- What you will do
Copy out the data exactly, leaving the pictures behind.

- Dataset section

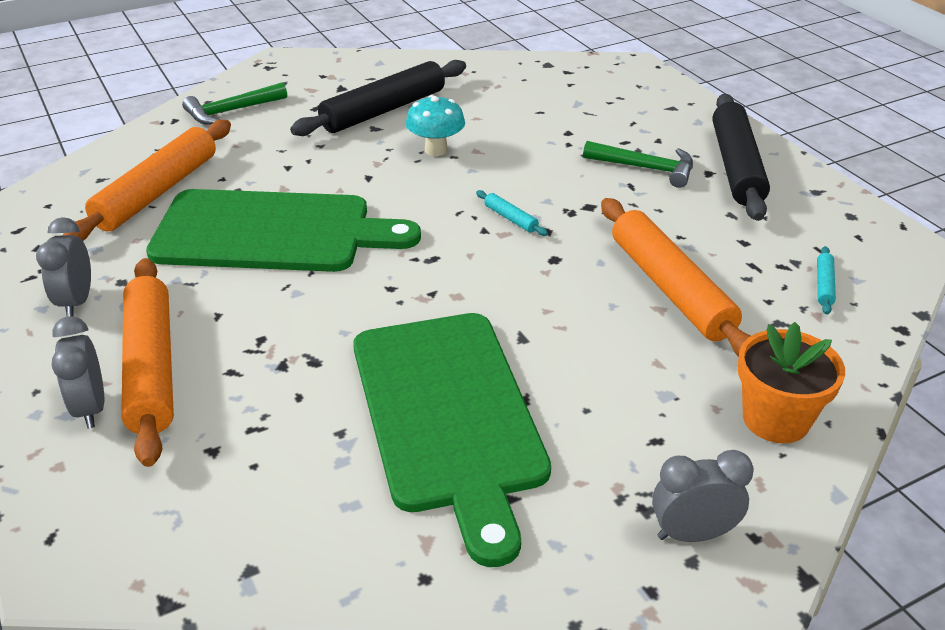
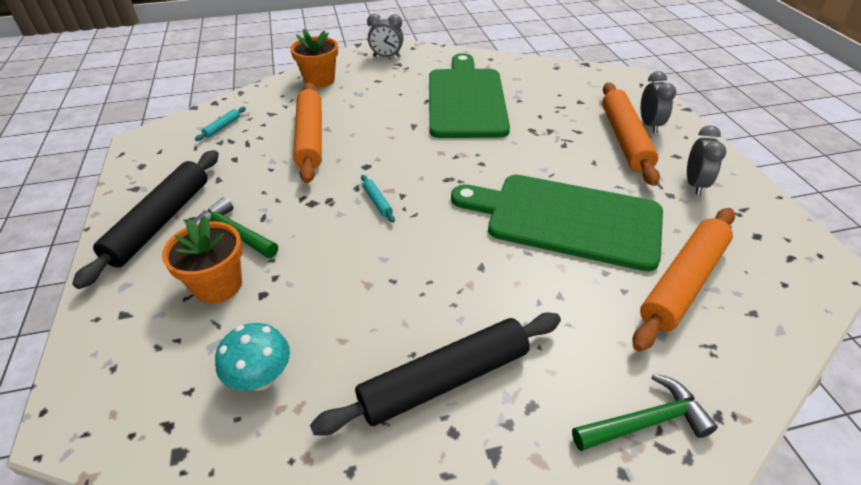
camera: 165 degrees left, 5 degrees up
(436, 150) = (406, 293): turquoise mushroom -> turquoise mushroom (261, 378)
(614, 132) = (218, 285): none -> orange flower pot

- Task solution
camera: 165 degrees left, 5 degrees up
(436, 150) = (406, 293): turquoise mushroom -> turquoise mushroom (261, 378)
(614, 132) = (218, 285): none -> orange flower pot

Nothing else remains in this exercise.